* [TASK REQUIREMENTS]:
Go through the data and report each line that holds the string "cone".

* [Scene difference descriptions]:
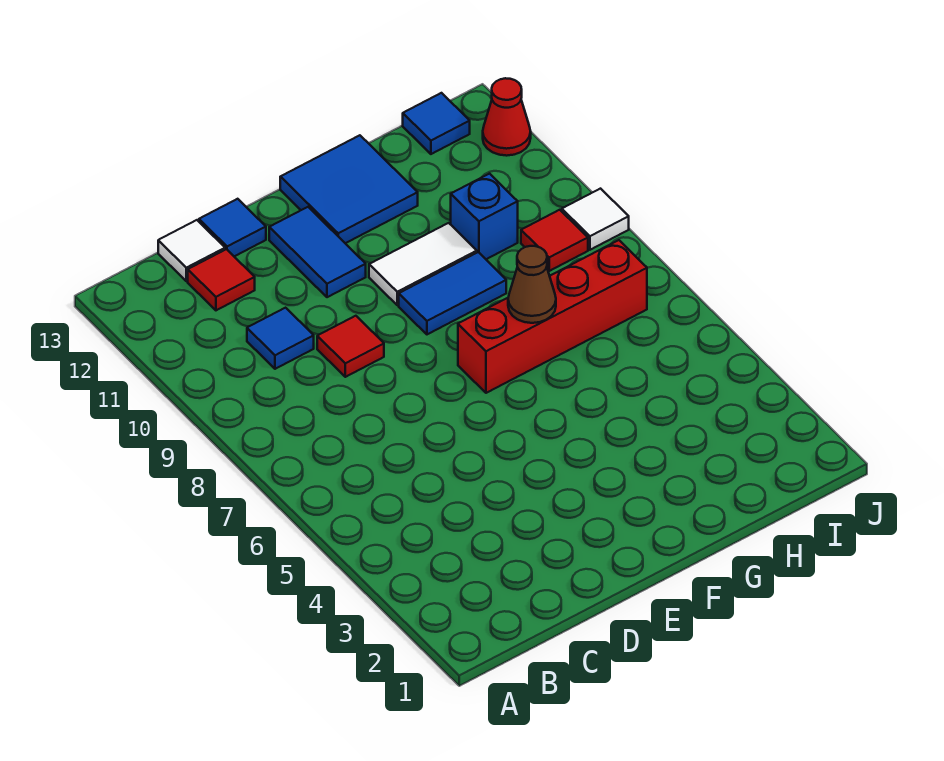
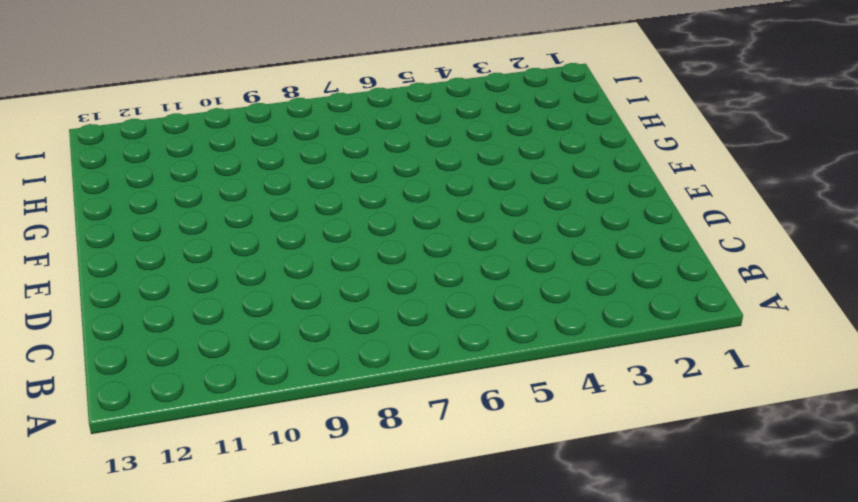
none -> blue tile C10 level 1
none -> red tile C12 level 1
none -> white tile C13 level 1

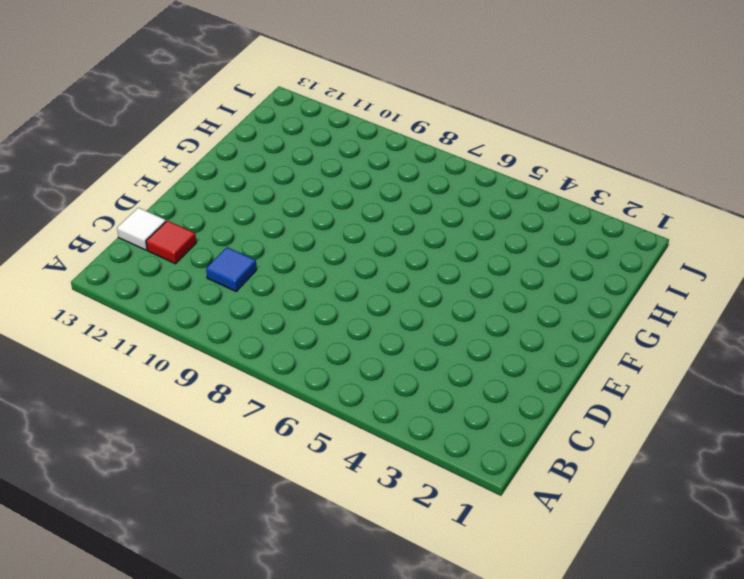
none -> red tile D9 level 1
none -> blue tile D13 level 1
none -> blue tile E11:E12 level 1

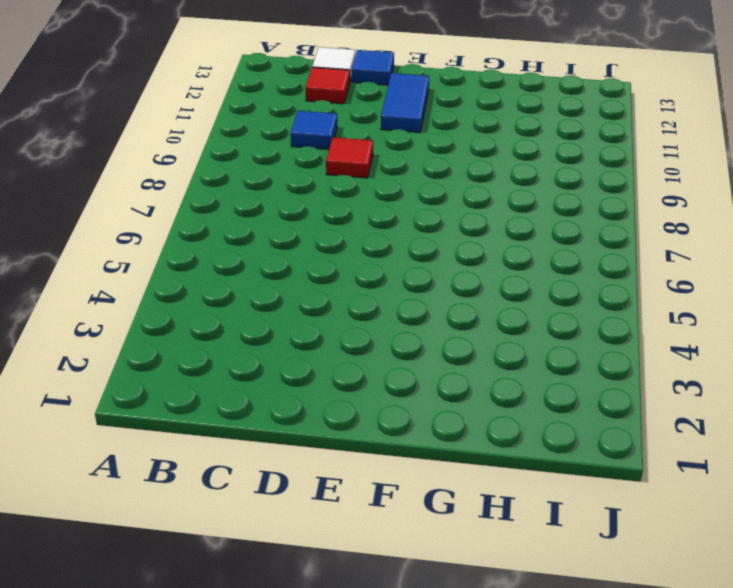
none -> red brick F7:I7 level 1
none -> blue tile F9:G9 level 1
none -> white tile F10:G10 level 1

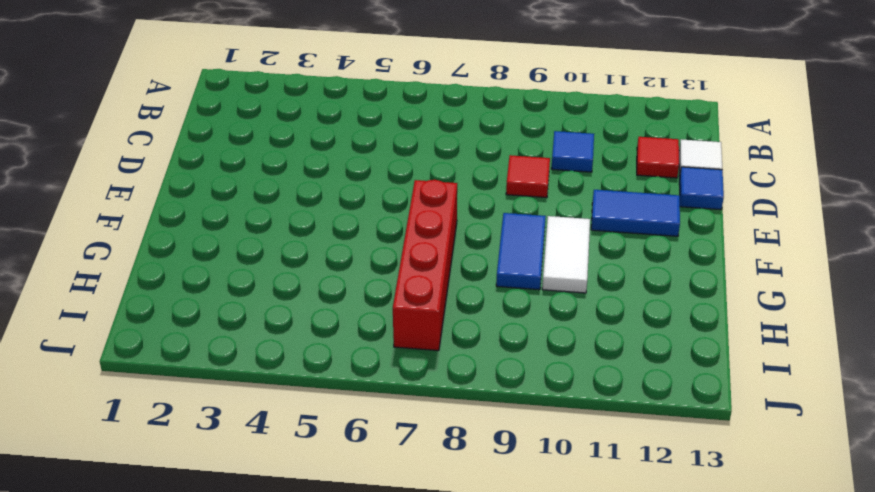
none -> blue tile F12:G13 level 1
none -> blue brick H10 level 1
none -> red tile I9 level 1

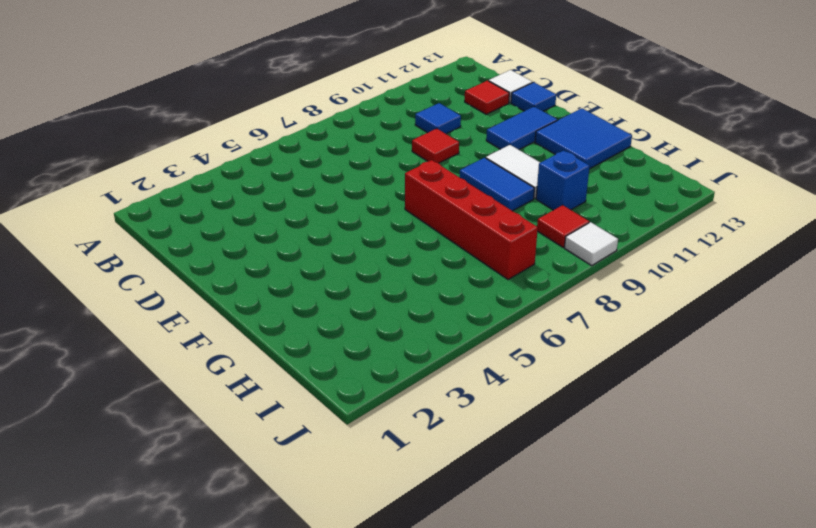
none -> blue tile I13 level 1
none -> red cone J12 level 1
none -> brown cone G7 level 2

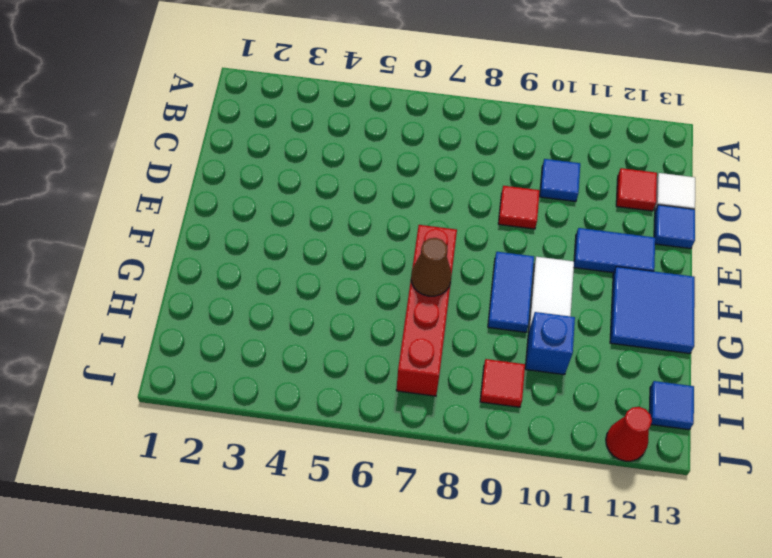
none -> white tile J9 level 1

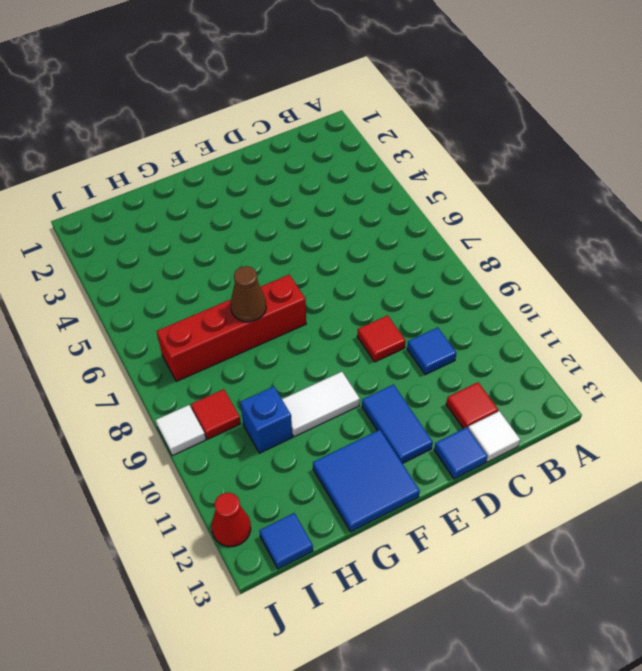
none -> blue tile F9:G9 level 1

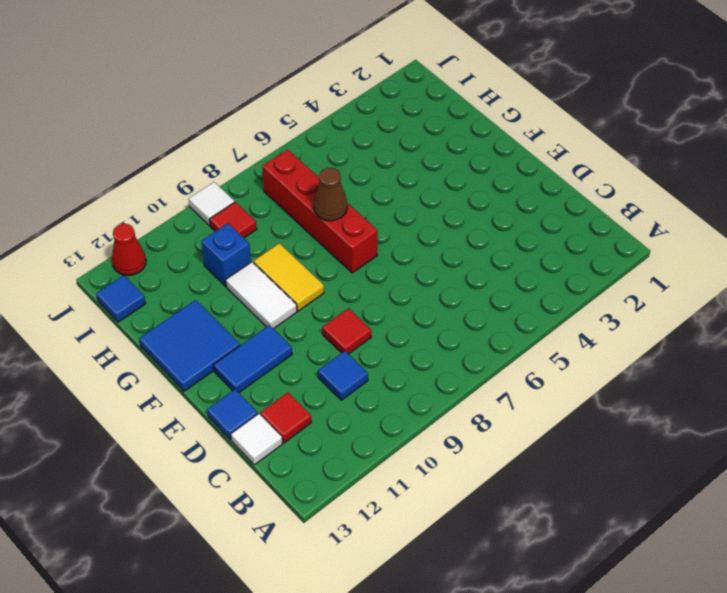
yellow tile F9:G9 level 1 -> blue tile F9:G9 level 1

* [EXERCISE OUTPUT]:
none -> red cone J12 level 1
none -> brown cone G7 level 2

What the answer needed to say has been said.